→ Records for this exercise:
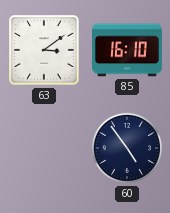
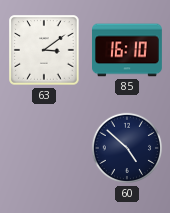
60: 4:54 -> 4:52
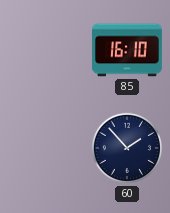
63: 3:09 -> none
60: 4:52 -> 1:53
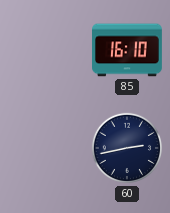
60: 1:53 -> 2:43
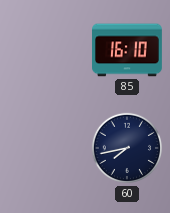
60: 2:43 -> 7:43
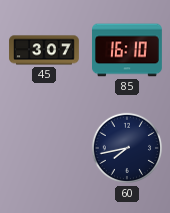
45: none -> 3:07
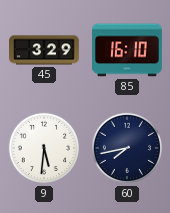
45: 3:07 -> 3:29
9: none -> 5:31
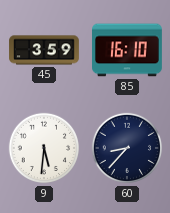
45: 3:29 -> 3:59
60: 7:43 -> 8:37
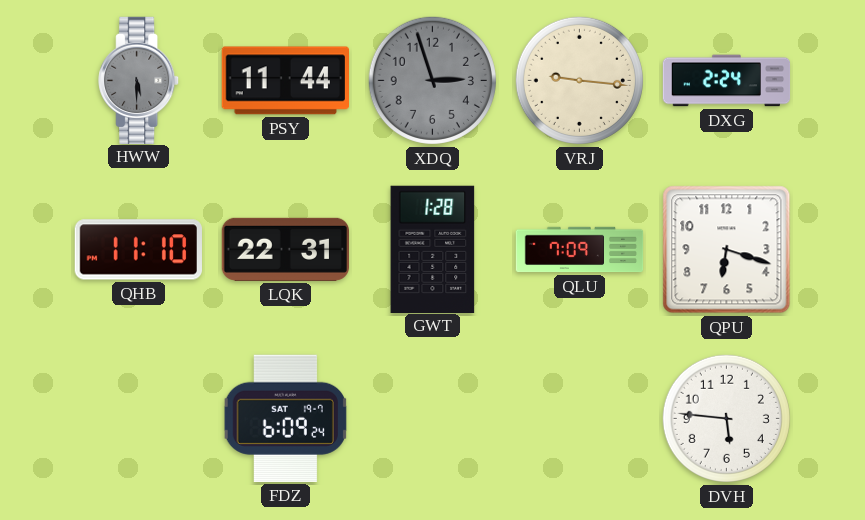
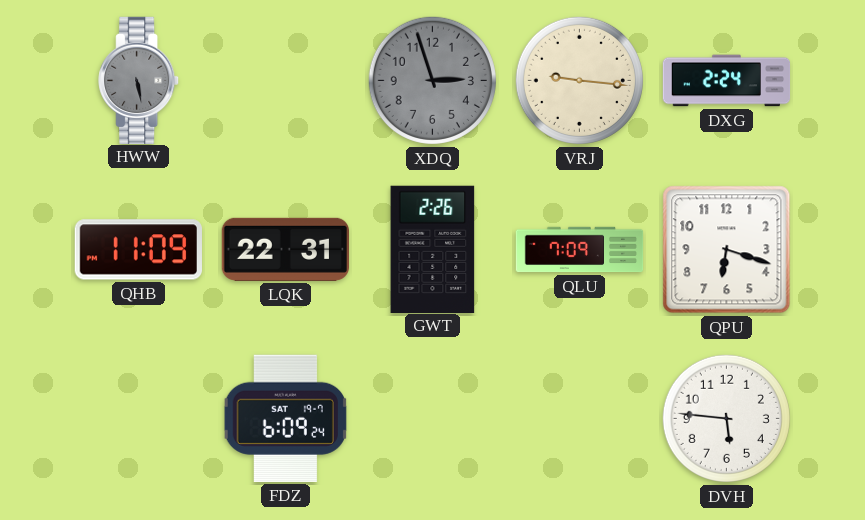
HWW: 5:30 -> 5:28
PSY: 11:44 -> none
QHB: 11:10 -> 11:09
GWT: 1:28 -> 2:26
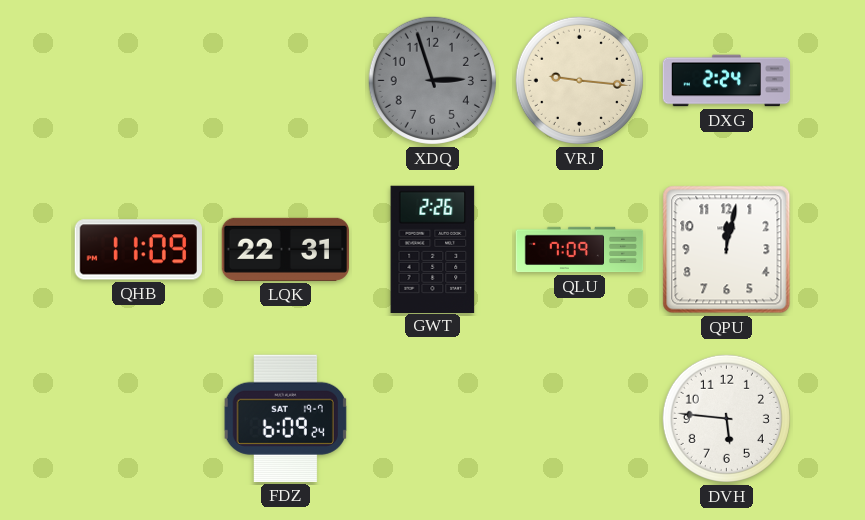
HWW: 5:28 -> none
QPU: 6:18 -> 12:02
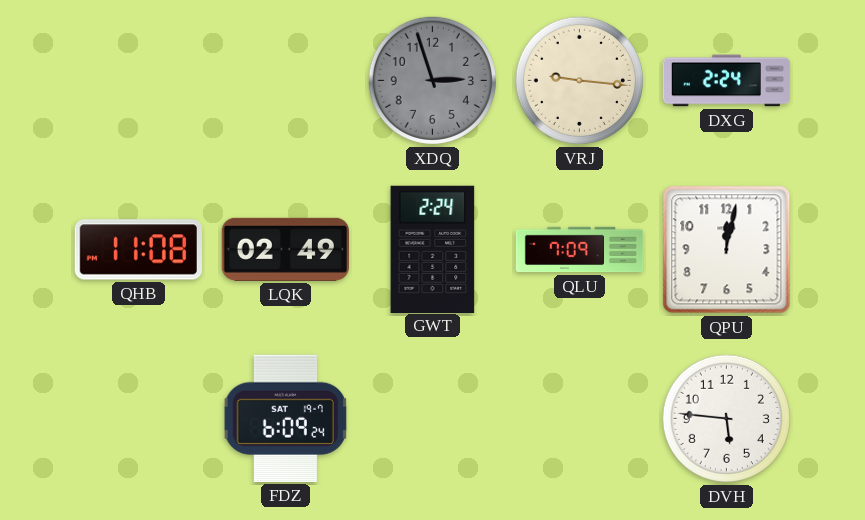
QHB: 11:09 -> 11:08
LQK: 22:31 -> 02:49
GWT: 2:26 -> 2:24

→ Exercise instructions:
Copy out every line from all the entries above word for word, leaving the pictures out of your answer.

→ Expected answer:
60: 4:54 -> 4:52
63: 3:09 -> none
60: 4:52 -> 1:53
60: 1:53 -> 2:43
60: 2:43 -> 7:43
45: none -> 3:07
45: 3:07 -> 3:29
9: none -> 5:31
45: 3:29 -> 3:59
60: 7:43 -> 8:37
HWW: 5:30 -> 5:28
PSY: 11:44 -> none
QHB: 11:10 -> 11:09
GWT: 1:28 -> 2:26
HWW: 5:28 -> none
QPU: 6:18 -> 12:02
QHB: 11:09 -> 11:08
LQK: 22:31 -> 02:49
GWT: 2:26 -> 2:24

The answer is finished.